INSTRUCTIONS FOR THE TASK:
Please retype the listing below word for word and exclude its images.

++++ RECORDS FOR THIS EXERCISE ++++

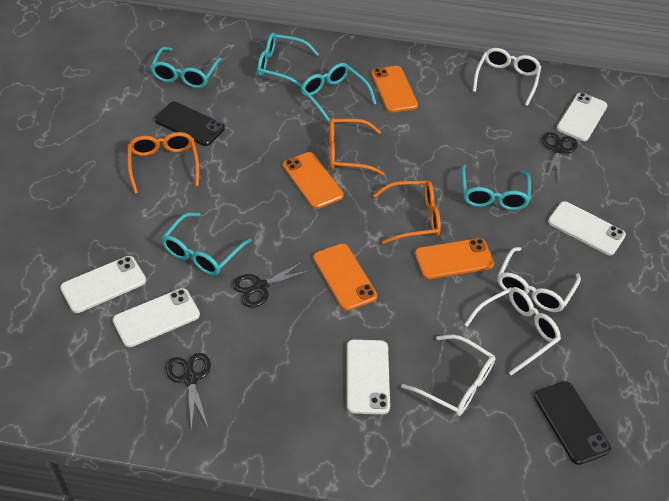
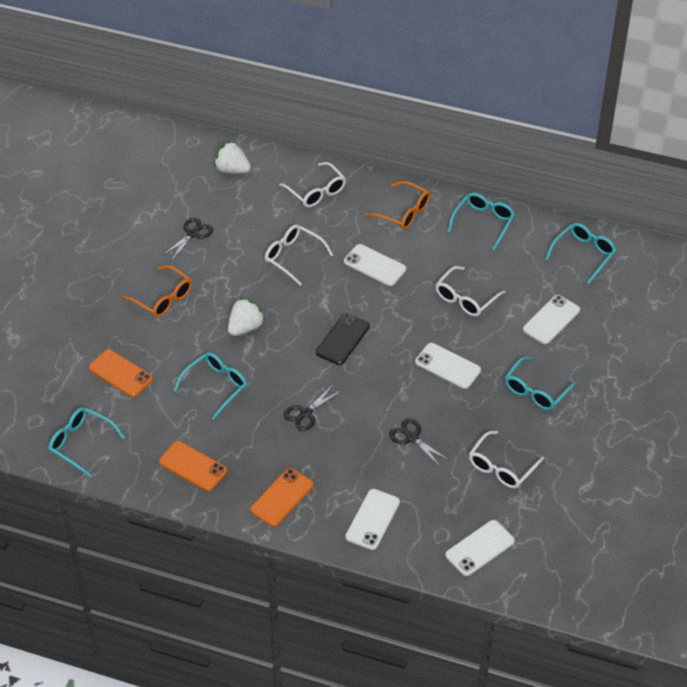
black phone: 2 -> 1
orange glasses: 3 -> 2
orange phone: 4 -> 3
white strawberry: 0 -> 2

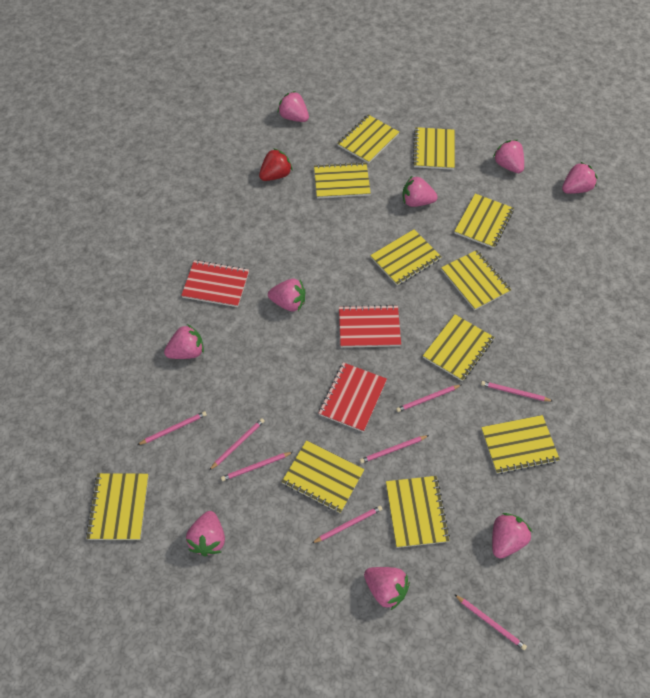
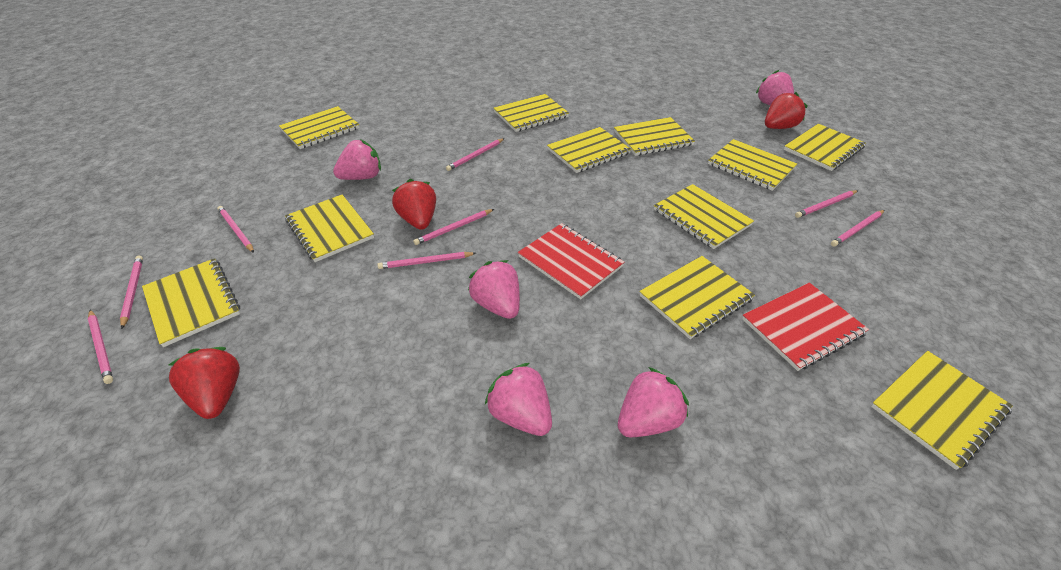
pink strawberry: 9 -> 5
red notebook: 3 -> 2
red strawberry: 1 -> 3

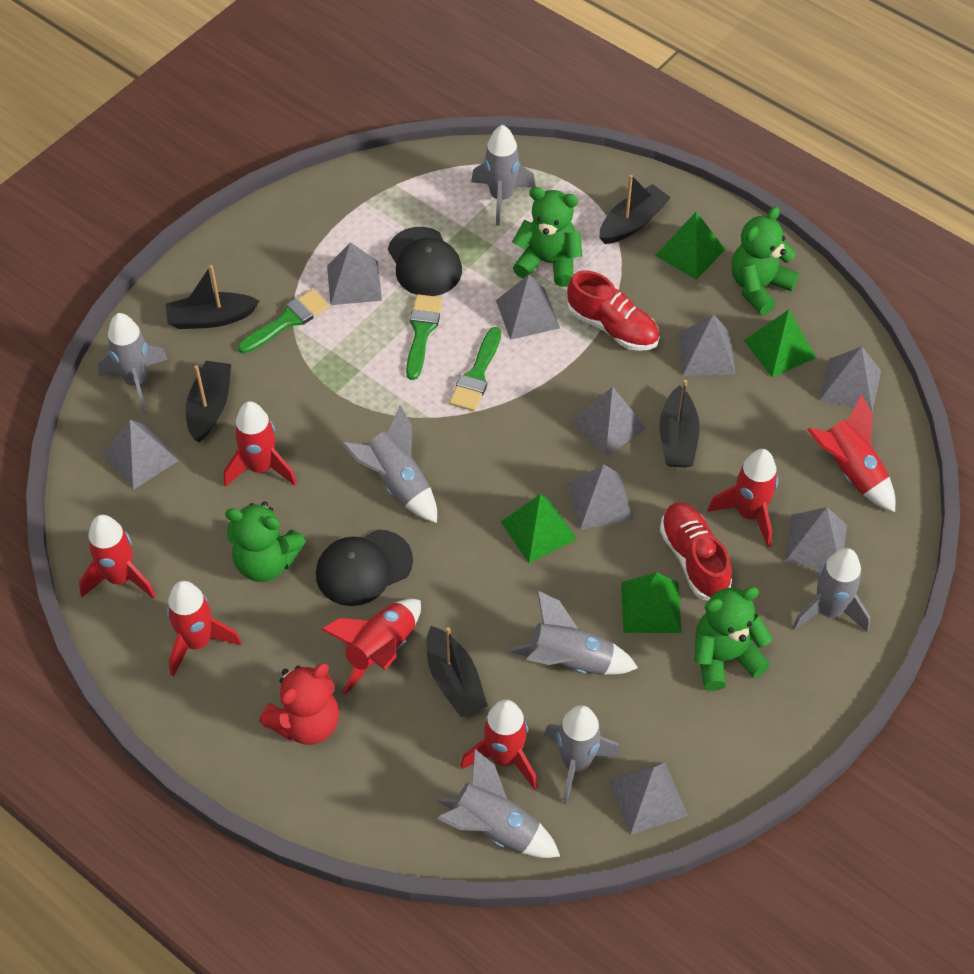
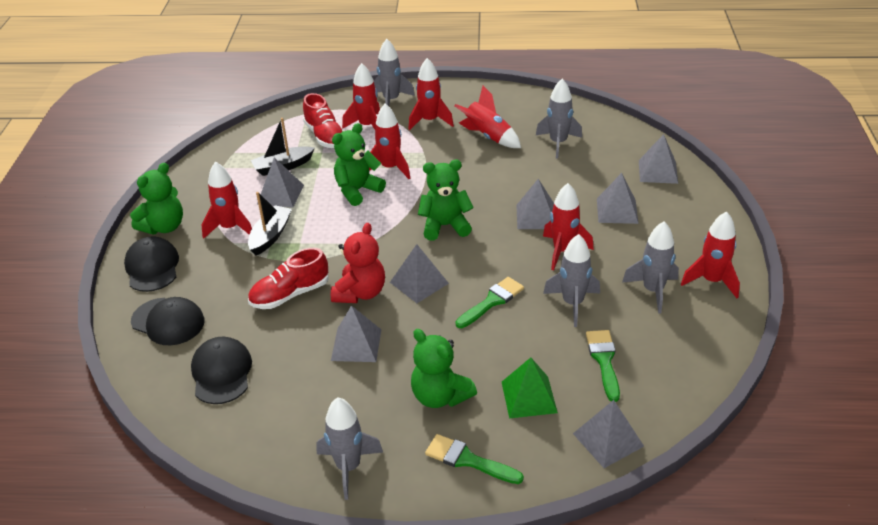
black boat: 5 -> 2
black cap: 2 -> 3
green pyramid: 4 -> 1
grey pyramid: 9 -> 7
grey rocket: 7 -> 5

++++

OUTPUT OF THE EXERCISE:
black phone: 2 -> 1
orange glasses: 3 -> 2
orange phone: 4 -> 3
white strawberry: 0 -> 2

pink strawberry: 9 -> 5
red notebook: 3 -> 2
red strawberry: 1 -> 3

black boat: 5 -> 2
black cap: 2 -> 3
green pyramid: 4 -> 1
grey pyramid: 9 -> 7
grey rocket: 7 -> 5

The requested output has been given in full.